### [Extracted entries]

══════════

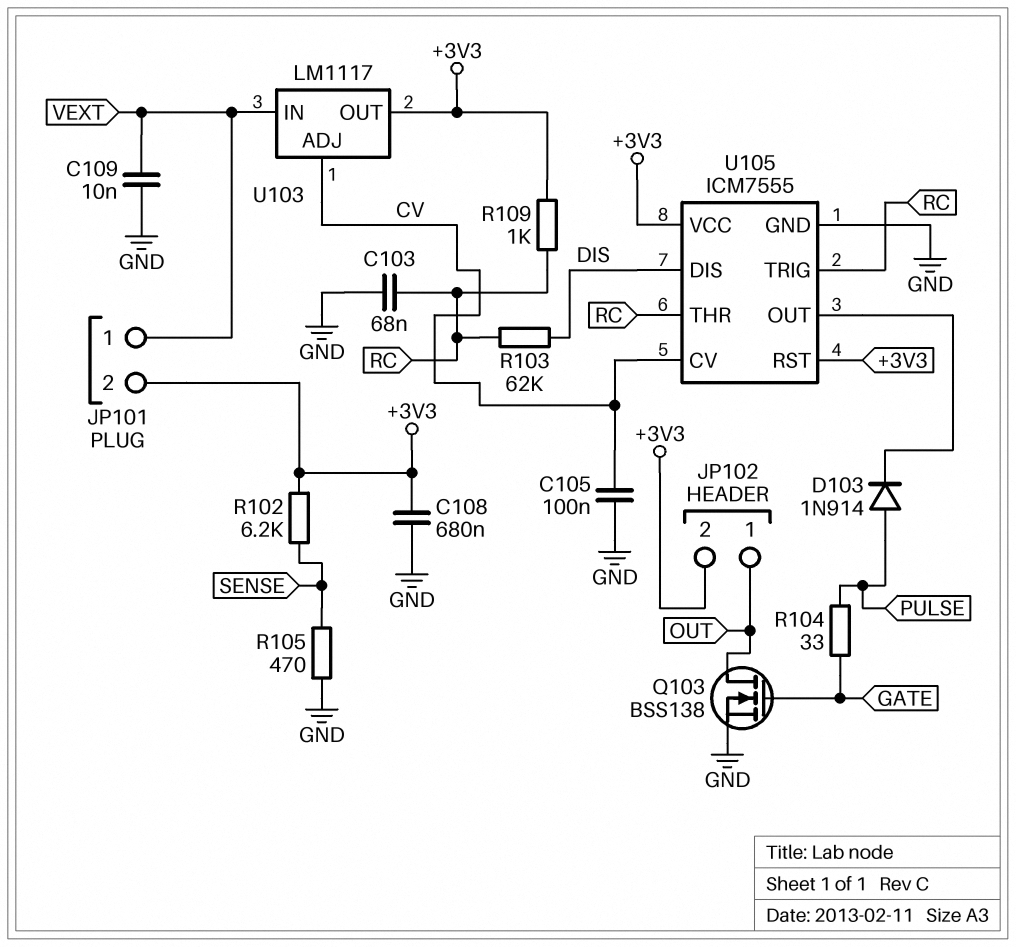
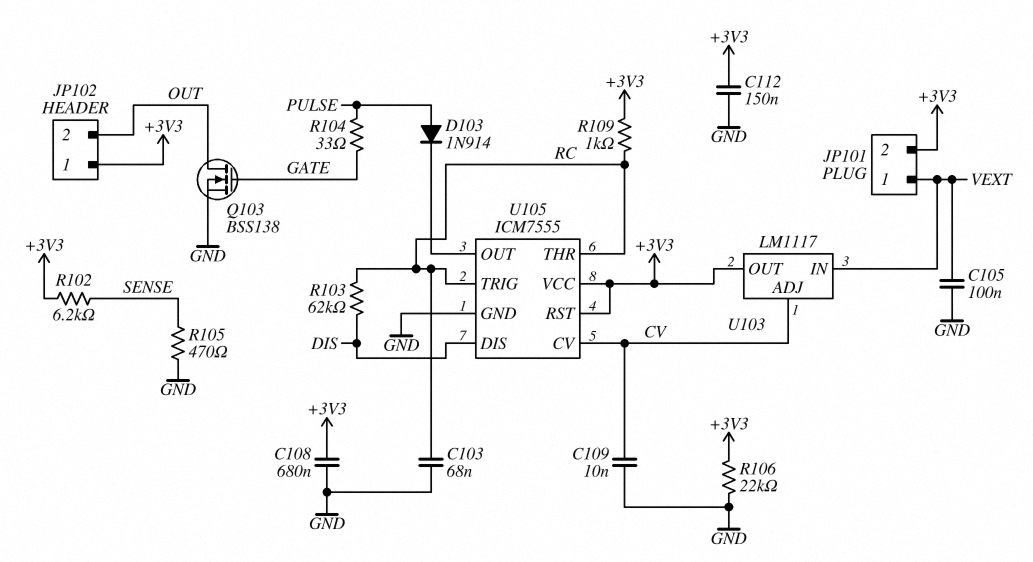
C105: 100nF (CV, GND) -> 100nF (GND, VEXT)
C109: 10nF (GND, VEXT) -> 10nF (CV, GND)
C112: none -> 150nF (+3V3, GND)
JP102 pin 1: OUT -> +3V3
JP102 pin 2: +3V3 -> OUT
R106: none -> 22k (+3V3, GND)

══════════

### [Task prompt]
Take each line in the listing that has the word "none" and copy it.

### [Result]
C112: none -> 150nF (+3V3, GND)
R106: none -> 22k (+3V3, GND)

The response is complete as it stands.